(The records begins)

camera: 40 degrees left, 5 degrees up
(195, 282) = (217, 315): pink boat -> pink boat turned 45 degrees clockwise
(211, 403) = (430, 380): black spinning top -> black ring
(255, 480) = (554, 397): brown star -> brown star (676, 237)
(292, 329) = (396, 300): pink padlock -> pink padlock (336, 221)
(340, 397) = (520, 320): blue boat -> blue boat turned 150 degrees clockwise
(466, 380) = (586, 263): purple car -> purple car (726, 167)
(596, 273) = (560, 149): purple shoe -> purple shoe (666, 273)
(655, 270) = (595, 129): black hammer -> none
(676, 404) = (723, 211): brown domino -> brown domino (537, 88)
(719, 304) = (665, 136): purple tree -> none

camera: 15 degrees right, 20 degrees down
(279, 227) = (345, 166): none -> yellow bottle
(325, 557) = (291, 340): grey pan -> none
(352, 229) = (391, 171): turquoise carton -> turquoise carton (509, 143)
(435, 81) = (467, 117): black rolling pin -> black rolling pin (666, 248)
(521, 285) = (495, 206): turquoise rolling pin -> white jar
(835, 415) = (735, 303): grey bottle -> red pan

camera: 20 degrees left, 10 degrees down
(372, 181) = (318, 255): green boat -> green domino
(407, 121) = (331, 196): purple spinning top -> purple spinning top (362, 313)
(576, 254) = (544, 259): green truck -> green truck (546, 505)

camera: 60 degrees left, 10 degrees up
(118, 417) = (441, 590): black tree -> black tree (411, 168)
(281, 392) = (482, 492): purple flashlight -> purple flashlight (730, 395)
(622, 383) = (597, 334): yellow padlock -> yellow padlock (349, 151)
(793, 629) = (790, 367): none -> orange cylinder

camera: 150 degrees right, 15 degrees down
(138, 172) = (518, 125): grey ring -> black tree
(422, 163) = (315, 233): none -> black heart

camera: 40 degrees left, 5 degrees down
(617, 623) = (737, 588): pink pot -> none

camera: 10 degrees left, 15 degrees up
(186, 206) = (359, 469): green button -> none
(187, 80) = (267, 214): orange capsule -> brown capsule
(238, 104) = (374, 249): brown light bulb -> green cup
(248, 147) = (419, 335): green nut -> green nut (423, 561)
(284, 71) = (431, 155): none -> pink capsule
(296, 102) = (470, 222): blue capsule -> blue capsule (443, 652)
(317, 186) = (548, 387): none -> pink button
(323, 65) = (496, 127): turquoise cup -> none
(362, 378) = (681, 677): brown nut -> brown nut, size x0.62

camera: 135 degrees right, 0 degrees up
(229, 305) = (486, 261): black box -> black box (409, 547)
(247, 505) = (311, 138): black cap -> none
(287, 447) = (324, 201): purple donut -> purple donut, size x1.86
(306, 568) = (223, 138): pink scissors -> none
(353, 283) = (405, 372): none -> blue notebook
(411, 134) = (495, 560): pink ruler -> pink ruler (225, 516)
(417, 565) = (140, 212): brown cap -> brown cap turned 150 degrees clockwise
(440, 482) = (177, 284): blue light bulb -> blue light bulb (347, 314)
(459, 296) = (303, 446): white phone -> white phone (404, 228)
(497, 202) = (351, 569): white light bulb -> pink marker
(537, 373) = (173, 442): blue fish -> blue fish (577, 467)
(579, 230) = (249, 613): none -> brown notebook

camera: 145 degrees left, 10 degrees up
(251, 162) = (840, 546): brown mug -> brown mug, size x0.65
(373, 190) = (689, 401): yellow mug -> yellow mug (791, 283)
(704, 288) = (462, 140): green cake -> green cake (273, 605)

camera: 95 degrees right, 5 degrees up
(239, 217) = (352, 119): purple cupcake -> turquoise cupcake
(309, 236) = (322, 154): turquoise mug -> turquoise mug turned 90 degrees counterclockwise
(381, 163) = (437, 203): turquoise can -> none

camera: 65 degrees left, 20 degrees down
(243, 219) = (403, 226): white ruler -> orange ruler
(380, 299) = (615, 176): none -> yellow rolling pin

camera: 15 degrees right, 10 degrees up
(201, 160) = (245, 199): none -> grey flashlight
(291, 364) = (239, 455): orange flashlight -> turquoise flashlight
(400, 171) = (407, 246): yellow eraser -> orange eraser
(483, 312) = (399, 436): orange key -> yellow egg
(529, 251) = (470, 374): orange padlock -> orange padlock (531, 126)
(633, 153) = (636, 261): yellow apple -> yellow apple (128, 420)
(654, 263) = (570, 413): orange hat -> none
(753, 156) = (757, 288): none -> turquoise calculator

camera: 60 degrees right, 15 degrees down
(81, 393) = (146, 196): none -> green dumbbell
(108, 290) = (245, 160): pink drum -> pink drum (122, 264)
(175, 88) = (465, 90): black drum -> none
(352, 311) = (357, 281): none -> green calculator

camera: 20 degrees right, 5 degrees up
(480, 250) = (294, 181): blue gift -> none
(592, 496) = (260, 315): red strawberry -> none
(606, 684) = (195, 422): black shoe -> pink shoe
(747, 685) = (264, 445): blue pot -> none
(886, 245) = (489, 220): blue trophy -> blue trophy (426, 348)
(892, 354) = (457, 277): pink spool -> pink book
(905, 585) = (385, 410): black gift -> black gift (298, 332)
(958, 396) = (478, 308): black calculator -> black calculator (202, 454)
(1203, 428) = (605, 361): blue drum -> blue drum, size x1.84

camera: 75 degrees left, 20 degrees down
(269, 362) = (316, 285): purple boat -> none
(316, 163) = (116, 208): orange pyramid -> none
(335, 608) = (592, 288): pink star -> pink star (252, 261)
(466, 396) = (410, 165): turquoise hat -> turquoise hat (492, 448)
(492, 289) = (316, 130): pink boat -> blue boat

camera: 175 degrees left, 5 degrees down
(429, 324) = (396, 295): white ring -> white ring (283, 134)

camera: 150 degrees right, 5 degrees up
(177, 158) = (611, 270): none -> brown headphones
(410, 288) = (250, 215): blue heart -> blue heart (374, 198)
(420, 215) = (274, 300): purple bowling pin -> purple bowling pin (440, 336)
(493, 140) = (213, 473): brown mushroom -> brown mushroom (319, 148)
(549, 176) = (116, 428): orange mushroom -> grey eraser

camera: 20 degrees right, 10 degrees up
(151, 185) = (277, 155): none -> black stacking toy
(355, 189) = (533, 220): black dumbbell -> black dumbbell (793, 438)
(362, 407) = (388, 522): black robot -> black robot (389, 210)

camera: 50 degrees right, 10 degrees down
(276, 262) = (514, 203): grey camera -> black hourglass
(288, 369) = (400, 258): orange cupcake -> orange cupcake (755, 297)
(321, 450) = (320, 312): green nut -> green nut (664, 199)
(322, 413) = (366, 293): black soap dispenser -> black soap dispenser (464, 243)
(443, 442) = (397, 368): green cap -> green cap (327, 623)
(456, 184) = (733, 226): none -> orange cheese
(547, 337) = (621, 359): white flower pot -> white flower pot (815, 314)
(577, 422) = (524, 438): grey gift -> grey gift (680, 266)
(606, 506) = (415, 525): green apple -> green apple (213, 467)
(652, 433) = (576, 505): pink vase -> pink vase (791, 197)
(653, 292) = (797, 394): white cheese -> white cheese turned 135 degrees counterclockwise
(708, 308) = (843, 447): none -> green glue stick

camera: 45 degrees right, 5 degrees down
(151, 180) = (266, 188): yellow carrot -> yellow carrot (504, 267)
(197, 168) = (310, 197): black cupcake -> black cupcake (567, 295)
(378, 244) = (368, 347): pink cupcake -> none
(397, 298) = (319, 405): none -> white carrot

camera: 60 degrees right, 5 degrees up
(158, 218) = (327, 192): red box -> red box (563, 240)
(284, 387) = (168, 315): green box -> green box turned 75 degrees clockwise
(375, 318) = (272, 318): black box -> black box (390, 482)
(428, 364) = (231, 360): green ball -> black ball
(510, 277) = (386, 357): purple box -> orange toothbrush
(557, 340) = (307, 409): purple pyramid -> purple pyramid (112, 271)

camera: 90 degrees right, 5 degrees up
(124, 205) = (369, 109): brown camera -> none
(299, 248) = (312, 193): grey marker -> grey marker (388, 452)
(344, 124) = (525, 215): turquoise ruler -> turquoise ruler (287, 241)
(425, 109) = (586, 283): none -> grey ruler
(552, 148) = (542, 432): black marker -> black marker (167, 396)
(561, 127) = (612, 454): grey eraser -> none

(The records ends)

The task
Please transcribe only the lines in the records above running from the line that has "(362, 378) = (681, 677): brown" through the line that has "(247, 505) = (311, 138): black cap -> none", both included, exactly as they appear.

Solution to the exercise
(362, 378) = (681, 677): brown nut -> brown nut, size x0.62

camera: 135 degrees right, 0 degrees up
(229, 305) = (486, 261): black box -> black box (409, 547)
(247, 505) = (311, 138): black cap -> none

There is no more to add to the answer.